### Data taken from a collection
_ _ _ _ _

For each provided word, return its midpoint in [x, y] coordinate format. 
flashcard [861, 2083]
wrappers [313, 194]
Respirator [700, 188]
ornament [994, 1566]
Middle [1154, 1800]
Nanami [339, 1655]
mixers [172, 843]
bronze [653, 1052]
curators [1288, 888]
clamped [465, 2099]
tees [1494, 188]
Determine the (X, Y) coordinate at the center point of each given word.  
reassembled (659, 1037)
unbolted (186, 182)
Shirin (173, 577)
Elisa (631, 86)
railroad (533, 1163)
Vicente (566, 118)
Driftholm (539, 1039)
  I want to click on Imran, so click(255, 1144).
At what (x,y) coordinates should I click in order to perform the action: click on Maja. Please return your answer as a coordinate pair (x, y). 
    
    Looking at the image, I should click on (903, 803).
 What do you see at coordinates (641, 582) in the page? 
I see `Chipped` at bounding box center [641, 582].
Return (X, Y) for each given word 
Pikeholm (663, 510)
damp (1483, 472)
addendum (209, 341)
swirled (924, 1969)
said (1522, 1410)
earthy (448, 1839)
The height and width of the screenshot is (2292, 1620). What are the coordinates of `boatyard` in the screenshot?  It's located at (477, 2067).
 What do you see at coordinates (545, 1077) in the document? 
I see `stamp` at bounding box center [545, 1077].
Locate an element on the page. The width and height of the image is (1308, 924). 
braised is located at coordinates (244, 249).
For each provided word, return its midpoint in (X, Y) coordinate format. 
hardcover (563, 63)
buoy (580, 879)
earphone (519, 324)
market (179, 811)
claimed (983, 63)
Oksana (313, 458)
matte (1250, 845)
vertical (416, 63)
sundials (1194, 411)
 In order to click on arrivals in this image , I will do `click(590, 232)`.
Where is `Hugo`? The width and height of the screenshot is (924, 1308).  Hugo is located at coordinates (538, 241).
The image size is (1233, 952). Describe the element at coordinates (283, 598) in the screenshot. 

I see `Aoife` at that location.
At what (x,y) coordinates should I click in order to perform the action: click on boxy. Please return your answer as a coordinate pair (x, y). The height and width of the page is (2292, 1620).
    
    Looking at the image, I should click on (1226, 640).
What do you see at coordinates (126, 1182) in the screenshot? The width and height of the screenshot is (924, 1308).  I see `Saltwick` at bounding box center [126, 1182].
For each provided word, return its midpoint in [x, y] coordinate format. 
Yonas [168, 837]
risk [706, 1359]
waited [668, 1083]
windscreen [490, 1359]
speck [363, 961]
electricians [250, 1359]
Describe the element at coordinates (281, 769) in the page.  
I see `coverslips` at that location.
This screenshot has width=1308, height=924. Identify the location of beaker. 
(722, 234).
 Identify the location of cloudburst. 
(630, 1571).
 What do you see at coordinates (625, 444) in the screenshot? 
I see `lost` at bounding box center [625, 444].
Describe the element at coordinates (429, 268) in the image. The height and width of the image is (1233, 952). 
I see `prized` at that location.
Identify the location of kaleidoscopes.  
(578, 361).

_ _ _ _ _

### Directions for this task
Edit the data above so that each occurrence of "midpoint" becomes "center point", leaving everything else unchanged.

### Task output
For each provided word, return its center point in [x, y] coordinate format. 
flashcard [861, 2083]
wrappers [313, 194]
Respirator [700, 188]
ornament [994, 1566]
Middle [1154, 1800]
Nanami [339, 1655]
mixers [172, 843]
bronze [653, 1052]
curators [1288, 888]
clamped [465, 2099]
tees [1494, 188]
Determine the (X, Y) coordinate at the center point of each given word.  
reassembled (659, 1037)
unbolted (186, 182)
Shirin (173, 577)
Elisa (631, 86)
railroad (533, 1163)
Vicente (566, 118)
Driftholm (539, 1039)
  I want to click on Imran, so click(255, 1144).
At what (x,y) coordinates should I click in order to perform the action: click on Maja. Please return your answer as a coordinate pair (x, y). 
    
    Looking at the image, I should click on (903, 803).
 What do you see at coordinates (641, 582) in the page? 
I see `Chipped` at bounding box center [641, 582].
Return (X, Y) for each given word 
Pikeholm (663, 510)
damp (1483, 472)
addendum (209, 341)
swirled (924, 1969)
said (1522, 1410)
earthy (448, 1839)
The height and width of the screenshot is (2292, 1620). What are the coordinates of `boatyard` in the screenshot?  It's located at (477, 2067).
 What do you see at coordinates (545, 1077) in the document? 
I see `stamp` at bounding box center [545, 1077].
Locate an element on the page. The width and height of the image is (1308, 924). 
braised is located at coordinates (244, 249).
For each provided word, return its center point in (X, Y) coordinate format. 
hardcover (563, 63)
buoy (580, 879)
earphone (519, 324)
market (179, 811)
claimed (983, 63)
Oksana (313, 458)
matte (1250, 845)
vertical (416, 63)
sundials (1194, 411)
 In order to click on arrivals in this image , I will do `click(590, 232)`.
Where is `Hugo`? The width and height of the screenshot is (924, 1308).  Hugo is located at coordinates (538, 241).
The image size is (1233, 952). Describe the element at coordinates (283, 598) in the screenshot. 

I see `Aoife` at that location.
At what (x,y) coordinates should I click in order to perform the action: click on boxy. Please return your answer as a coordinate pair (x, y). The height and width of the page is (2292, 1620).
    
    Looking at the image, I should click on (1226, 640).
What do you see at coordinates (126, 1182) in the screenshot? The width and height of the screenshot is (924, 1308).  I see `Saltwick` at bounding box center [126, 1182].
For each provided word, return its center point in [x, y] coordinate format. 
Yonas [168, 837]
risk [706, 1359]
waited [668, 1083]
windscreen [490, 1359]
speck [363, 961]
electricians [250, 1359]
Describe the element at coordinates (281, 769) in the page.  
I see `coverslips` at that location.
This screenshot has width=1308, height=924. Identify the location of beaker. 
(722, 234).
 Identify the location of cloudburst. 
(630, 1571).
 What do you see at coordinates (625, 444) in the screenshot? 
I see `lost` at bounding box center [625, 444].
Describe the element at coordinates (429, 268) in the image. The height and width of the image is (1233, 952). 
I see `prized` at that location.
Identify the location of kaleidoscopes.  
(578, 361).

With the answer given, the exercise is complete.